[Dataset entries]
☆ ☆ ☆ ☆
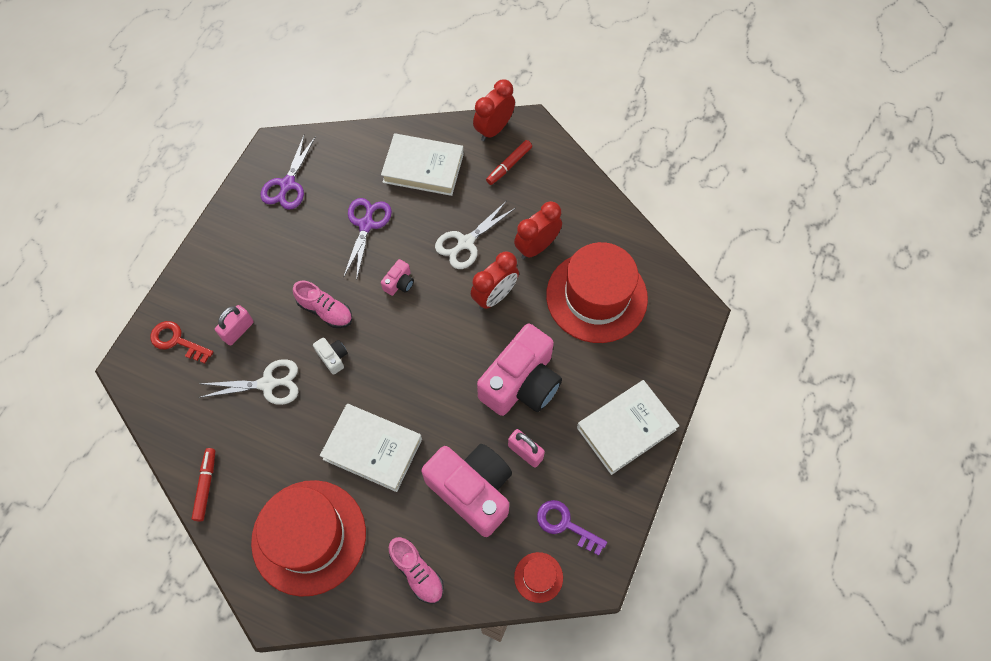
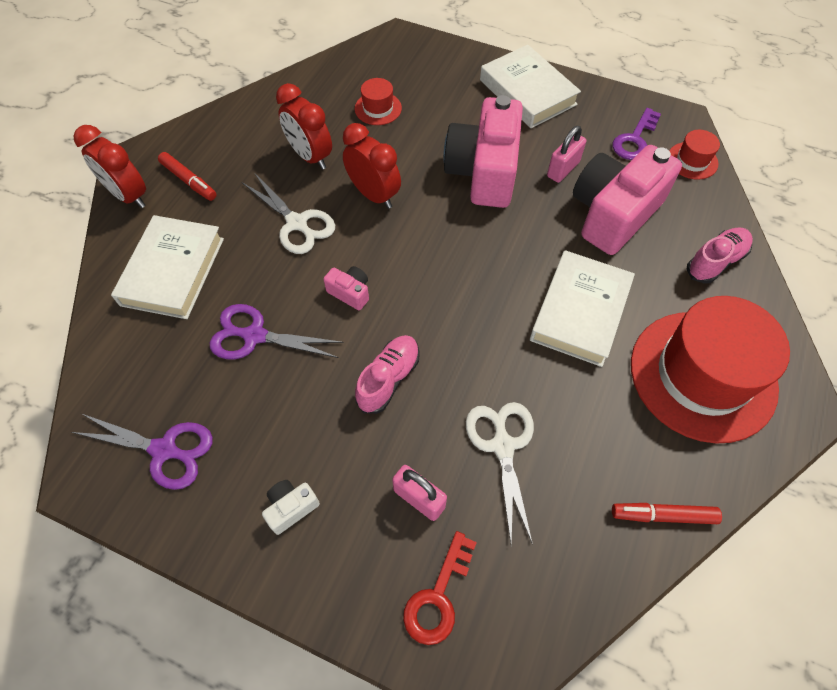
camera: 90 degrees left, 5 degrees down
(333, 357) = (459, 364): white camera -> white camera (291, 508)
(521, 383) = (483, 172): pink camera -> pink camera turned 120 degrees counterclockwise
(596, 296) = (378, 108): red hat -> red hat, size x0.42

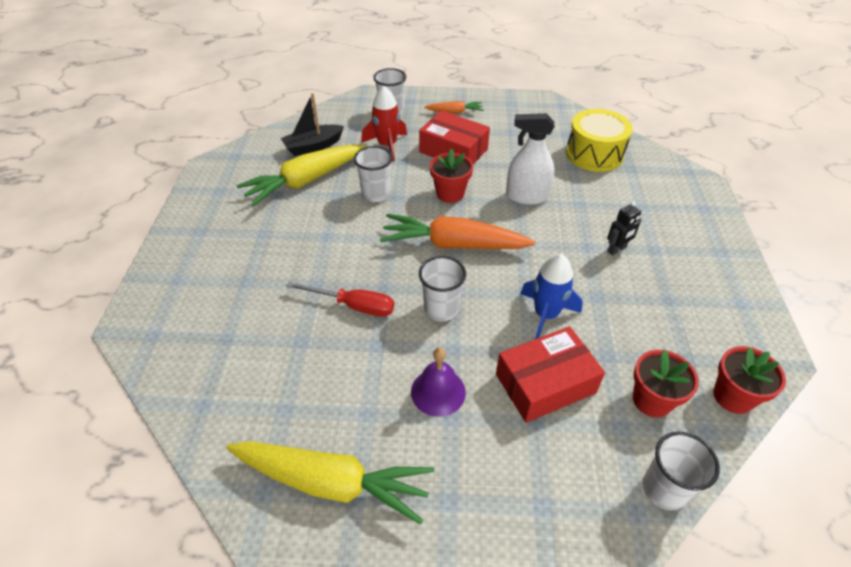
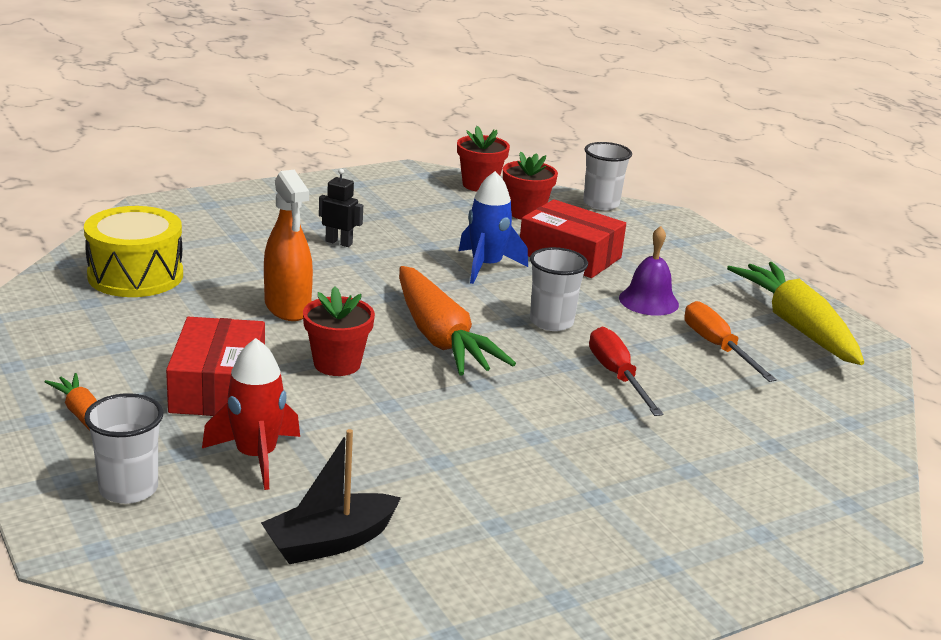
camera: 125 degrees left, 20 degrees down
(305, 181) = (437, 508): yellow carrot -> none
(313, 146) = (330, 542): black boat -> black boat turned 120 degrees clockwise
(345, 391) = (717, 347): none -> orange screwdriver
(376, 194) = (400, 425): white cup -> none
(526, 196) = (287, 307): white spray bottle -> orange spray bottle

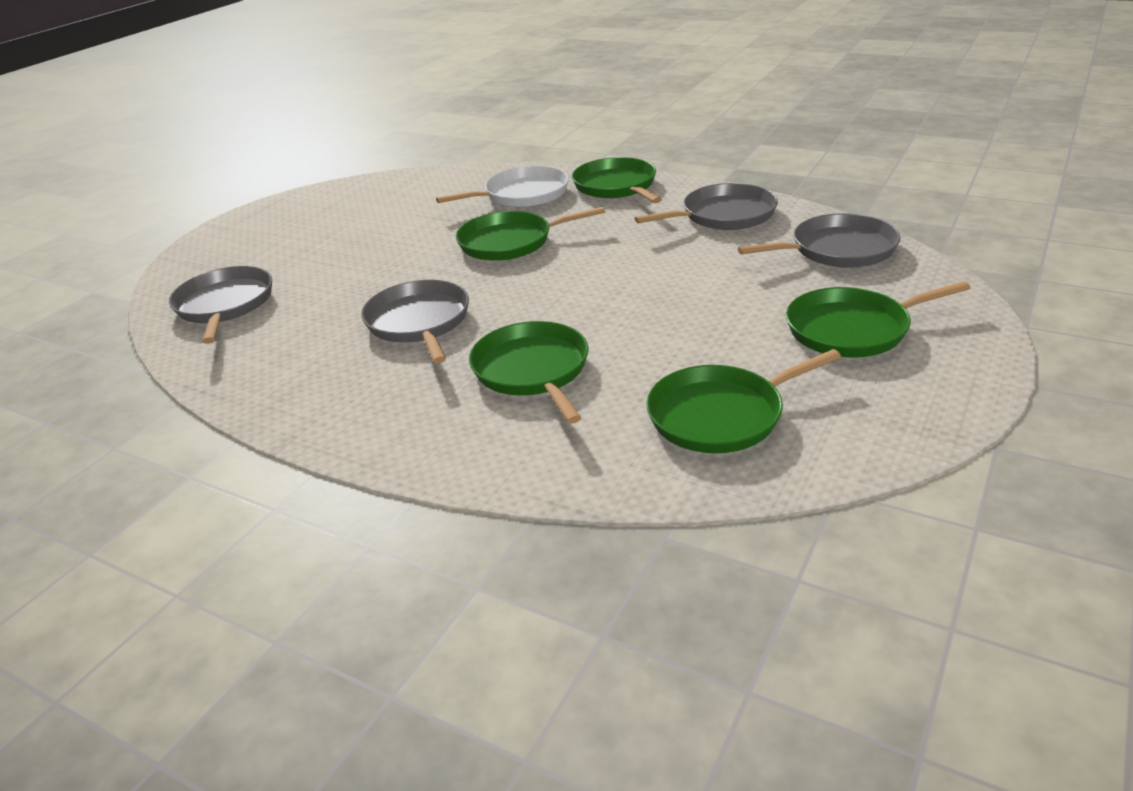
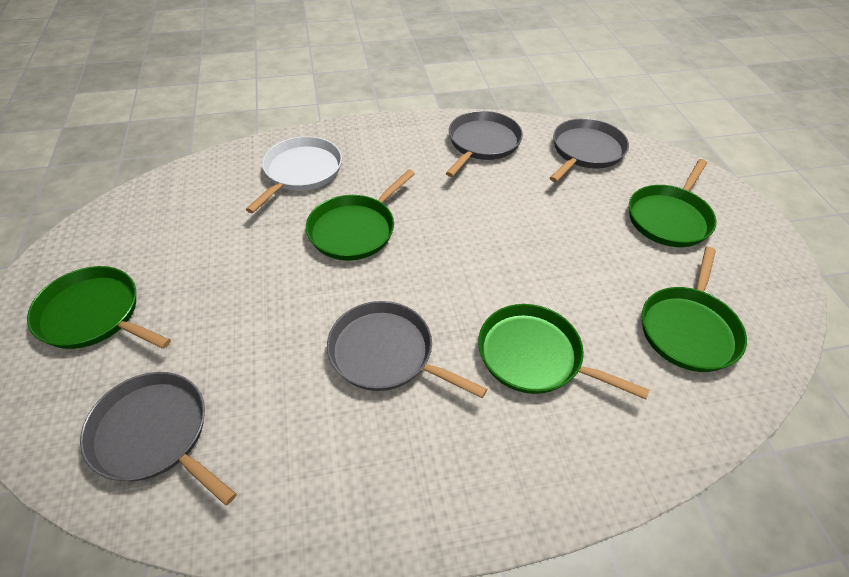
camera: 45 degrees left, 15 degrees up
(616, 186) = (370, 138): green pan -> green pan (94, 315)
☆ ☆ ☆ ☆
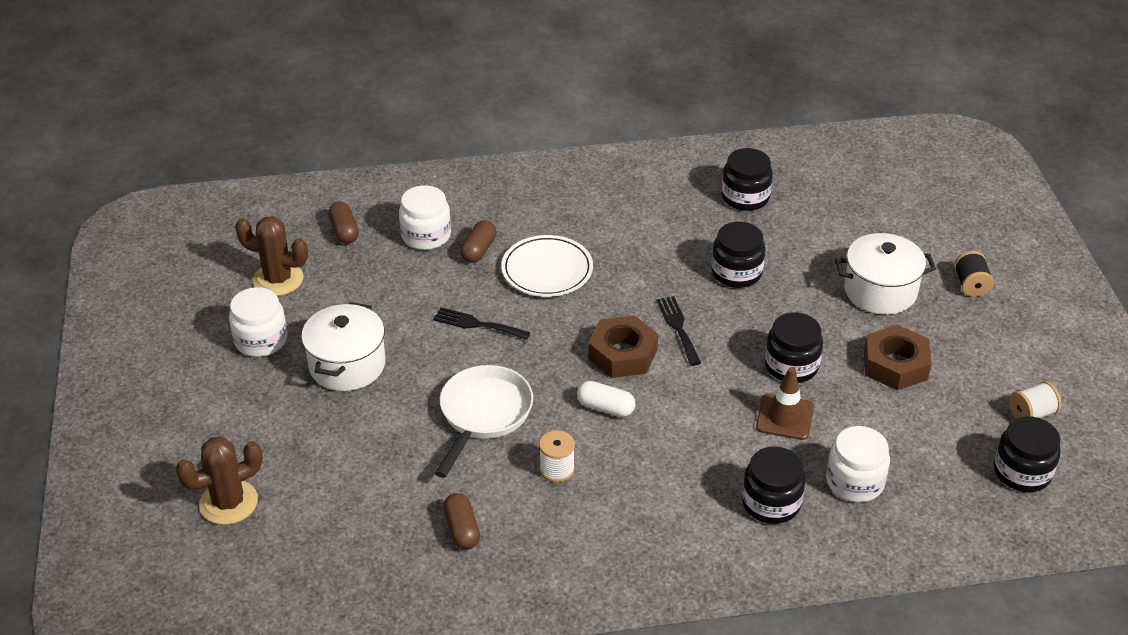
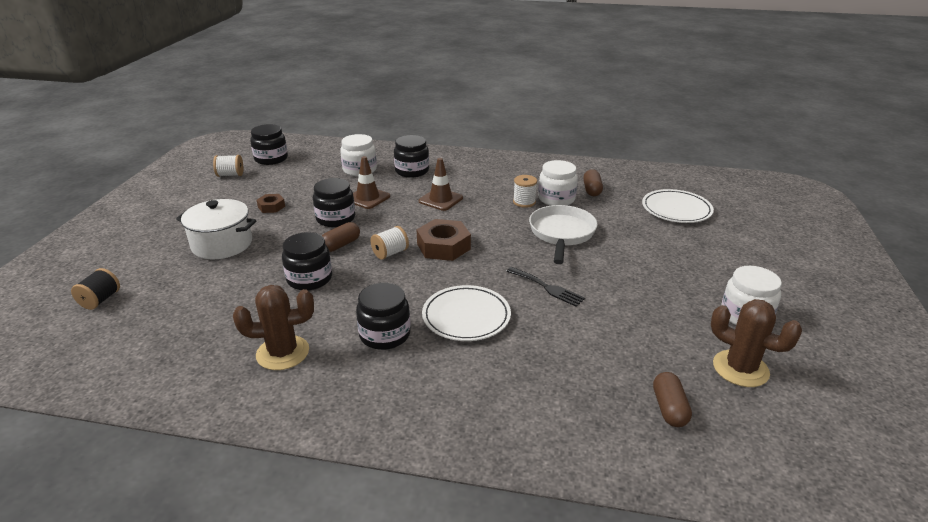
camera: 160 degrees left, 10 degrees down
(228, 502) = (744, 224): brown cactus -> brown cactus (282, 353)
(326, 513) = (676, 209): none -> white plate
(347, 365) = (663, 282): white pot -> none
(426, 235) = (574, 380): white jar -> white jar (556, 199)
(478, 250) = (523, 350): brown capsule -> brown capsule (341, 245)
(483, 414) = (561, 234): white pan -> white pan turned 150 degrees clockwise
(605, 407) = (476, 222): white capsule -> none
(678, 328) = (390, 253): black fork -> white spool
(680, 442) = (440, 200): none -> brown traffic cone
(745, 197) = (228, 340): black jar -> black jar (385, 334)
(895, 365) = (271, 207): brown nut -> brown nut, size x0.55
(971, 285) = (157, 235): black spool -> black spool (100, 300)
☆ ☆ ☆ ☆
TASK DESCRIPTION:
Please reproduce the lines from the line with "(895, 365) = (271, 207): brown" to the line with "(971, 285) = (157, 235): black", both ends included, exactly as they appear above.

ANSWER TO THIS EXERCISE:
(895, 365) = (271, 207): brown nut -> brown nut, size x0.55
(971, 285) = (157, 235): black spool -> black spool (100, 300)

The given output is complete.